[Exercise data]

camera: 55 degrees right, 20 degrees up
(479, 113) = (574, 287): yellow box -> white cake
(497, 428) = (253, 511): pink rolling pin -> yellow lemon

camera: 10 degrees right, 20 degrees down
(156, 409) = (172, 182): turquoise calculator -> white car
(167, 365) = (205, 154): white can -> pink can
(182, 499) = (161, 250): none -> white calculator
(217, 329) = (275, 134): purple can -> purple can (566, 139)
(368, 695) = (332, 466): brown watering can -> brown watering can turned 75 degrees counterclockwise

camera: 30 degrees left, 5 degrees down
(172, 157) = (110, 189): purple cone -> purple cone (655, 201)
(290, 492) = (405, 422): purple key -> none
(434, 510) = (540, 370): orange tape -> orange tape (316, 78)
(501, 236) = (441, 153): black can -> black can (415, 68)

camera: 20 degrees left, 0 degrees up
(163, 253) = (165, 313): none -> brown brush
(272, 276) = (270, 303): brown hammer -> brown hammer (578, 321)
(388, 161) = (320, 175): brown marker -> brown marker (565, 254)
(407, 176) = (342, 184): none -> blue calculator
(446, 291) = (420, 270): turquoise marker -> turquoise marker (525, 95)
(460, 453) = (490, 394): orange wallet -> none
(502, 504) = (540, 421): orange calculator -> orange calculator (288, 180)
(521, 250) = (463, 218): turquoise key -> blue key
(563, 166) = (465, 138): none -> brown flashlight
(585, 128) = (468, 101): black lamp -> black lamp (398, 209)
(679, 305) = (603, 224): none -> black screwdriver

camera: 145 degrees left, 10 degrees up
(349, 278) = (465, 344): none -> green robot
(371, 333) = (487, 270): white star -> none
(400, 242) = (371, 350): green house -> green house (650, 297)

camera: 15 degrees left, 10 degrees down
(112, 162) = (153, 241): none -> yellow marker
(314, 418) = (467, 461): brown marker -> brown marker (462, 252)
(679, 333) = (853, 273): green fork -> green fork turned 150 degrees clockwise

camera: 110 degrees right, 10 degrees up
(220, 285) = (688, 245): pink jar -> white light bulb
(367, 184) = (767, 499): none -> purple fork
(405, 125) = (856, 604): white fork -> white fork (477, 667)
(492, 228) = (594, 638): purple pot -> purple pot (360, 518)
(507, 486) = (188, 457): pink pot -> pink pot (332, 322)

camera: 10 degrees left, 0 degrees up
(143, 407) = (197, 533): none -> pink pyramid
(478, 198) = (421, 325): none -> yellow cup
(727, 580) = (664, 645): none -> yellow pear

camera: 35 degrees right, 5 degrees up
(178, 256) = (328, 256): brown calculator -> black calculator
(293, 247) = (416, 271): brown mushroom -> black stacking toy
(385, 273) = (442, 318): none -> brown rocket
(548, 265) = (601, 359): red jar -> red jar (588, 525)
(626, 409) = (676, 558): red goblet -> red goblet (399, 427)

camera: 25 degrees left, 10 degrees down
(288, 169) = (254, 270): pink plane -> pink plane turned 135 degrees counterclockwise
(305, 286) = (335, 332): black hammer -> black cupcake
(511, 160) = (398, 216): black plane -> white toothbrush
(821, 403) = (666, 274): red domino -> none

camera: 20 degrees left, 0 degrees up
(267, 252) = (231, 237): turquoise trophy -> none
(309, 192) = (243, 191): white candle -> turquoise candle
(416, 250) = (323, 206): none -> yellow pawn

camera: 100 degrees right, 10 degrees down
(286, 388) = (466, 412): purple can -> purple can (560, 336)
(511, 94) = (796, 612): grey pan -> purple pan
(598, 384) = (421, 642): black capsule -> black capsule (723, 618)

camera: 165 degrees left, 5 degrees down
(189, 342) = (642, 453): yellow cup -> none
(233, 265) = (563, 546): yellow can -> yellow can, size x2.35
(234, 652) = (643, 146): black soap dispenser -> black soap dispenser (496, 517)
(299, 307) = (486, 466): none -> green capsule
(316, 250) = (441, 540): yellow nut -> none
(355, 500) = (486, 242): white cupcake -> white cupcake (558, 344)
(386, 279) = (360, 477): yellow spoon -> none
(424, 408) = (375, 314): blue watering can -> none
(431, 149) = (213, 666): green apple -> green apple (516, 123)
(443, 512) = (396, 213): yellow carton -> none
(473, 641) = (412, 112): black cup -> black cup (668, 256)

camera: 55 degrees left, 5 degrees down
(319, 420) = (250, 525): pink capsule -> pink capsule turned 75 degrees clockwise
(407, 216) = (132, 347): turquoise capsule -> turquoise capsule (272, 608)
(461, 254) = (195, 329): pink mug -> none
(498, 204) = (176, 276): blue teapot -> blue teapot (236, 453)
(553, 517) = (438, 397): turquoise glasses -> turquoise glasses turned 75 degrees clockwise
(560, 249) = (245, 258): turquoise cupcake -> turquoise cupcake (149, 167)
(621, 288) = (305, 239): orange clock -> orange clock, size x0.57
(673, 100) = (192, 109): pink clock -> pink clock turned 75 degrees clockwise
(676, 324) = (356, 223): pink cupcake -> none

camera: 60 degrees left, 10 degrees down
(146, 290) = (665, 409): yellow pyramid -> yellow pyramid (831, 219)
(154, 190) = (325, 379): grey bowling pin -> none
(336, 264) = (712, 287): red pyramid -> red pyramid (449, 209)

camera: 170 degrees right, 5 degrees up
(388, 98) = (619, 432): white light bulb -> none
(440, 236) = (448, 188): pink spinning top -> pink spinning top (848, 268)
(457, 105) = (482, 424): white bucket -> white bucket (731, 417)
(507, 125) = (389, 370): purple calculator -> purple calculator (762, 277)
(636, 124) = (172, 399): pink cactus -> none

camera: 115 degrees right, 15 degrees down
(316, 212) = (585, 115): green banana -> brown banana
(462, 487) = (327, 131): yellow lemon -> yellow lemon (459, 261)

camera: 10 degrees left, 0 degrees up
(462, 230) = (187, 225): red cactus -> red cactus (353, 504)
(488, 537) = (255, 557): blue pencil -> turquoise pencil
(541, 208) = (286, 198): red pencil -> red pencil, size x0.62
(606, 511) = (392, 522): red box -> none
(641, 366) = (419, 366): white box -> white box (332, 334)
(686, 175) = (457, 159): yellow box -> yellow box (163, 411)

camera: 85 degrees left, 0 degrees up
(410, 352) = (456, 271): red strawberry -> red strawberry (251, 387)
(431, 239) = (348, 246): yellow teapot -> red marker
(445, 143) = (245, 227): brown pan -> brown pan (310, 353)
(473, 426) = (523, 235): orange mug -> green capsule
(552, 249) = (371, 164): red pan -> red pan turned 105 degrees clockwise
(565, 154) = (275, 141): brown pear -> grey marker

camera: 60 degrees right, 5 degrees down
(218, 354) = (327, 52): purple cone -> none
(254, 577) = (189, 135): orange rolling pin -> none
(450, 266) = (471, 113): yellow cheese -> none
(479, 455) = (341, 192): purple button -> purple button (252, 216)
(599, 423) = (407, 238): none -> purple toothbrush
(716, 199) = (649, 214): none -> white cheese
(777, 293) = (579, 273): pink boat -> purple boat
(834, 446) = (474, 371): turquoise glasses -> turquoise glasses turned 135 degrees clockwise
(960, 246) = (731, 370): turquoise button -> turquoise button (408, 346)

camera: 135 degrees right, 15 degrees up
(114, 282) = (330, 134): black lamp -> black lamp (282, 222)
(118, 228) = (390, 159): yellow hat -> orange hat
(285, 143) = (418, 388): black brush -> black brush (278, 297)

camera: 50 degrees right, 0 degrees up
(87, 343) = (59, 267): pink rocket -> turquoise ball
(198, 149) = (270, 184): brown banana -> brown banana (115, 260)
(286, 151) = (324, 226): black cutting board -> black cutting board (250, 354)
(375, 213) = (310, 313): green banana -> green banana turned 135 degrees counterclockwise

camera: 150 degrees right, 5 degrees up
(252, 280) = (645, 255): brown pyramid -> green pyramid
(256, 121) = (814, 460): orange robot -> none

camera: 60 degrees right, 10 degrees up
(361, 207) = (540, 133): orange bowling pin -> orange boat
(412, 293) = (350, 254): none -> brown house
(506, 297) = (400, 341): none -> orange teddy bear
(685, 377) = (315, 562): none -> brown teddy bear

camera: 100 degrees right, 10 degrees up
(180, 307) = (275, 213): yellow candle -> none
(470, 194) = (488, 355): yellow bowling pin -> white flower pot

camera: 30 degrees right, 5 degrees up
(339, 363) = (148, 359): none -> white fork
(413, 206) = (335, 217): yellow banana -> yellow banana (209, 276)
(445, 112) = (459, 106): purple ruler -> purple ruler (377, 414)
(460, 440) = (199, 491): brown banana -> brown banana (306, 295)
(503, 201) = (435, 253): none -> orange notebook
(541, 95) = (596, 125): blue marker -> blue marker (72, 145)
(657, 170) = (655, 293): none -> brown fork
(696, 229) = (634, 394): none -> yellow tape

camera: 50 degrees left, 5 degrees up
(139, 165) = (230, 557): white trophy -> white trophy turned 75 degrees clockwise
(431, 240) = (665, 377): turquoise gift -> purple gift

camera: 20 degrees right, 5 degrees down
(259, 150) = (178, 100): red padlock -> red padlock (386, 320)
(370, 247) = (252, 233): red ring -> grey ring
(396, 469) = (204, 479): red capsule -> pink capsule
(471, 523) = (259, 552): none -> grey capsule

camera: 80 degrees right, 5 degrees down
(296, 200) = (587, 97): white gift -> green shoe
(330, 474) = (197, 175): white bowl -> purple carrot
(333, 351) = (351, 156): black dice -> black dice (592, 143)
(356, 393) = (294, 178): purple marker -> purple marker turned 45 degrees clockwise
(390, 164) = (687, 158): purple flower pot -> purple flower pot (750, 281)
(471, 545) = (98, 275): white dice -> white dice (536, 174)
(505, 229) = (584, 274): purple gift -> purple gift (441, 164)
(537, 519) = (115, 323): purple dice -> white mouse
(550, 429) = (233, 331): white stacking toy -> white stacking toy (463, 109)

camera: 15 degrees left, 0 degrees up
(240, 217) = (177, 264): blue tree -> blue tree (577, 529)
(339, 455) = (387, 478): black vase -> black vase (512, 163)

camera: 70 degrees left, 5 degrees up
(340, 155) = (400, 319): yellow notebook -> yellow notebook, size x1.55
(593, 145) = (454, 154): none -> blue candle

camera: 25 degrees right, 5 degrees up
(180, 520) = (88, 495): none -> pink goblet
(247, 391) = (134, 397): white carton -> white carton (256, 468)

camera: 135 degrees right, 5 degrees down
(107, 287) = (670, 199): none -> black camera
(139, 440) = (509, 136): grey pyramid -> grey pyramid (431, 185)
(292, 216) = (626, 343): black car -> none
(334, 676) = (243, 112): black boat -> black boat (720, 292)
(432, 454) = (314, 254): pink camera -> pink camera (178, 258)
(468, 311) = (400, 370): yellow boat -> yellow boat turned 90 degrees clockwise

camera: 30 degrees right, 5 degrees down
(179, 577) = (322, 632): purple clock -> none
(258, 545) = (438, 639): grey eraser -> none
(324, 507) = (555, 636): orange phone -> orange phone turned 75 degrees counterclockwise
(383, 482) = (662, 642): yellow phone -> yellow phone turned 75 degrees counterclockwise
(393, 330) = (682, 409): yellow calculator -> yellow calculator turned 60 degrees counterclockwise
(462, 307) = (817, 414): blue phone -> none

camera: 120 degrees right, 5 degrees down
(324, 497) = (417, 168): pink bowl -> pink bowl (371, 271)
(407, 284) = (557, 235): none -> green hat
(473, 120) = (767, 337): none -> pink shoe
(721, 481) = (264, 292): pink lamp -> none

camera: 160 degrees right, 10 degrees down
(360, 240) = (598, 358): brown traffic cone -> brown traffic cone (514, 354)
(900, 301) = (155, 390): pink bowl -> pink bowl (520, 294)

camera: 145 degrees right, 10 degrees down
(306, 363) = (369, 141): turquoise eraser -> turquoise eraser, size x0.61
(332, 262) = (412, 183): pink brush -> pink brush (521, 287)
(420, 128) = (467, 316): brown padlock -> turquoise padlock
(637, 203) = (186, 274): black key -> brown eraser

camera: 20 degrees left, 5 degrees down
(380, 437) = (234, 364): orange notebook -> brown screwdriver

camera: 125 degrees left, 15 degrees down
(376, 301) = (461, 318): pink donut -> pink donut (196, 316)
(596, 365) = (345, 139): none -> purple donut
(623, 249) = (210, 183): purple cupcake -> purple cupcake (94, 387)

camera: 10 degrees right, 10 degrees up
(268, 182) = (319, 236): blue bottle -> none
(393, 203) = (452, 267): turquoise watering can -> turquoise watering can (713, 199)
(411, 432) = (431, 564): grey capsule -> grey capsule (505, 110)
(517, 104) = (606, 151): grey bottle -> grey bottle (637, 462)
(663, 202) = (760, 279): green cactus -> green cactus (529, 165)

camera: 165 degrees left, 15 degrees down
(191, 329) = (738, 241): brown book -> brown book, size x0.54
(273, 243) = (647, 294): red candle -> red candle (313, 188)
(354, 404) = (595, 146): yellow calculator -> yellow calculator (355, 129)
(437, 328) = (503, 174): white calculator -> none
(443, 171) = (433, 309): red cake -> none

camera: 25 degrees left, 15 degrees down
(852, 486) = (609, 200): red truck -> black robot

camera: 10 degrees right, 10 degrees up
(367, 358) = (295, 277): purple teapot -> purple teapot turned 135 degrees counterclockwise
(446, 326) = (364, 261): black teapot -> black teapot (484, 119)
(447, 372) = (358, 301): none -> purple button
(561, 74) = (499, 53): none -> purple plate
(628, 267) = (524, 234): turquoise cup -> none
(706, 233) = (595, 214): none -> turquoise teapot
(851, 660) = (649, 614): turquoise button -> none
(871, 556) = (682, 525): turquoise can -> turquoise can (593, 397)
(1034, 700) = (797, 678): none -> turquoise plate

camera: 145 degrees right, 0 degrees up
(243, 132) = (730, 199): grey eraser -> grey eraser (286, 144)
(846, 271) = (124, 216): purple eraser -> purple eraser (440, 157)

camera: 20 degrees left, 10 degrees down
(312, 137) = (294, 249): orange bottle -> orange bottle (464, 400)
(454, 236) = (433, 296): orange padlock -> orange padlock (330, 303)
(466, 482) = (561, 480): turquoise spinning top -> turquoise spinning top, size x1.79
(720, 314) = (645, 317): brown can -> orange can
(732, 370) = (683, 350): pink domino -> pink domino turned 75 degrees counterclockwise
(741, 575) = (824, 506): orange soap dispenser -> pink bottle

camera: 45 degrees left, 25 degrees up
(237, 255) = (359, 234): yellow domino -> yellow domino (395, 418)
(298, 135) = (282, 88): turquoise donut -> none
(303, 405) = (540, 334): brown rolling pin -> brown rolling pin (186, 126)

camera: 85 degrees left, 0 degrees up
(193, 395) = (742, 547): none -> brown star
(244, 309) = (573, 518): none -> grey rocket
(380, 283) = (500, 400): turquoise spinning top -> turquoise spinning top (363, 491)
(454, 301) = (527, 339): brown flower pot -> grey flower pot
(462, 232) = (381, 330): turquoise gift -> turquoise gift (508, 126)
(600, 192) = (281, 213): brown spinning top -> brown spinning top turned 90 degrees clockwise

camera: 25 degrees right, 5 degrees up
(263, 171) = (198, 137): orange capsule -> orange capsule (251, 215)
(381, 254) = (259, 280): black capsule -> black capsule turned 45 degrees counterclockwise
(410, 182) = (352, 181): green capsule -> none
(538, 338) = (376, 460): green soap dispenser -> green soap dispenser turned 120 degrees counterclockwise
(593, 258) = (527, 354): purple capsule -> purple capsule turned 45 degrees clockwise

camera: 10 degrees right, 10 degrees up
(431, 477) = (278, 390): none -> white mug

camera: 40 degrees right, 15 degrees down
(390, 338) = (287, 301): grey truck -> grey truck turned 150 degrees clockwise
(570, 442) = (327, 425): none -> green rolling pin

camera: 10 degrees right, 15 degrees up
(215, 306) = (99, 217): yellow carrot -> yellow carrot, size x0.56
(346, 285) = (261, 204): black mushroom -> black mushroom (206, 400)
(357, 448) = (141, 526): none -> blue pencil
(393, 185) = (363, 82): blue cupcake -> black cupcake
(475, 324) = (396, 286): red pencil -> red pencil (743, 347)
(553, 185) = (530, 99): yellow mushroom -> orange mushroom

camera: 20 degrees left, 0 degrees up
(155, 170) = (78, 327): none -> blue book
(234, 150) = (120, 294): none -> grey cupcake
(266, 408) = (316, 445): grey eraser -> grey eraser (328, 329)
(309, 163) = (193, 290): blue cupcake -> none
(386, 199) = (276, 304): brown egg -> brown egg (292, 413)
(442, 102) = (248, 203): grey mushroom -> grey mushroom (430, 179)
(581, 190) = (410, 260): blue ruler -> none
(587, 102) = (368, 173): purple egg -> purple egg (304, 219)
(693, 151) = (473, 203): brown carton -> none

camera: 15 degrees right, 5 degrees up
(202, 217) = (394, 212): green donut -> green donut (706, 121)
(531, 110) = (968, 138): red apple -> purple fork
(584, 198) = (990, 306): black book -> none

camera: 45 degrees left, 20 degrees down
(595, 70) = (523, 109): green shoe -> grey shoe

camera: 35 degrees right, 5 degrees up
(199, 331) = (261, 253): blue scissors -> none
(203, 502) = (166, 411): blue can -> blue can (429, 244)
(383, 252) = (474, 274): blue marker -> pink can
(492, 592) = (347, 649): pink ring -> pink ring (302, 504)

[/Exercise data]

Take the lines above from the one containing "(454, 301) = (527, 339): brown" to the one containing "(266, 408) = (316, 445): grey" and retype them exactly, both ends included, with nothing added.

(454, 301) = (527, 339): brown flower pot -> grey flower pot
(462, 232) = (381, 330): turquoise gift -> turquoise gift (508, 126)
(600, 192) = (281, 213): brown spinning top -> brown spinning top turned 90 degrees clockwise

camera: 25 degrees right, 5 degrees up
(263, 171) = (198, 137): orange capsule -> orange capsule (251, 215)
(381, 254) = (259, 280): black capsule -> black capsule turned 45 degrees counterclockwise
(410, 182) = (352, 181): green capsule -> none
(538, 338) = (376, 460): green soap dispenser -> green soap dispenser turned 120 degrees counterclockwise
(593, 258) = (527, 354): purple capsule -> purple capsule turned 45 degrees clockwise

camera: 10 degrees right, 10 degrees up
(431, 477) = (278, 390): none -> white mug

camera: 40 degrees right, 15 degrees down
(390, 338) = (287, 301): grey truck -> grey truck turned 150 degrees clockwise
(570, 442) = (327, 425): none -> green rolling pin

camera: 10 degrees right, 15 degrees up
(215, 306) = (99, 217): yellow carrot -> yellow carrot, size x0.56
(346, 285) = (261, 204): black mushroom -> black mushroom (206, 400)
(357, 448) = (141, 526): none -> blue pencil
(393, 185) = (363, 82): blue cupcake -> black cupcake
(475, 324) = (396, 286): red pencil -> red pencil (743, 347)
(553, 185) = (530, 99): yellow mushroom -> orange mushroom

camera: 20 degrees left, 0 degrees up
(155, 170) = (78, 327): none -> blue book
(234, 150) = (120, 294): none -> grey cupcake
(266, 408) = (316, 445): grey eraser -> grey eraser (328, 329)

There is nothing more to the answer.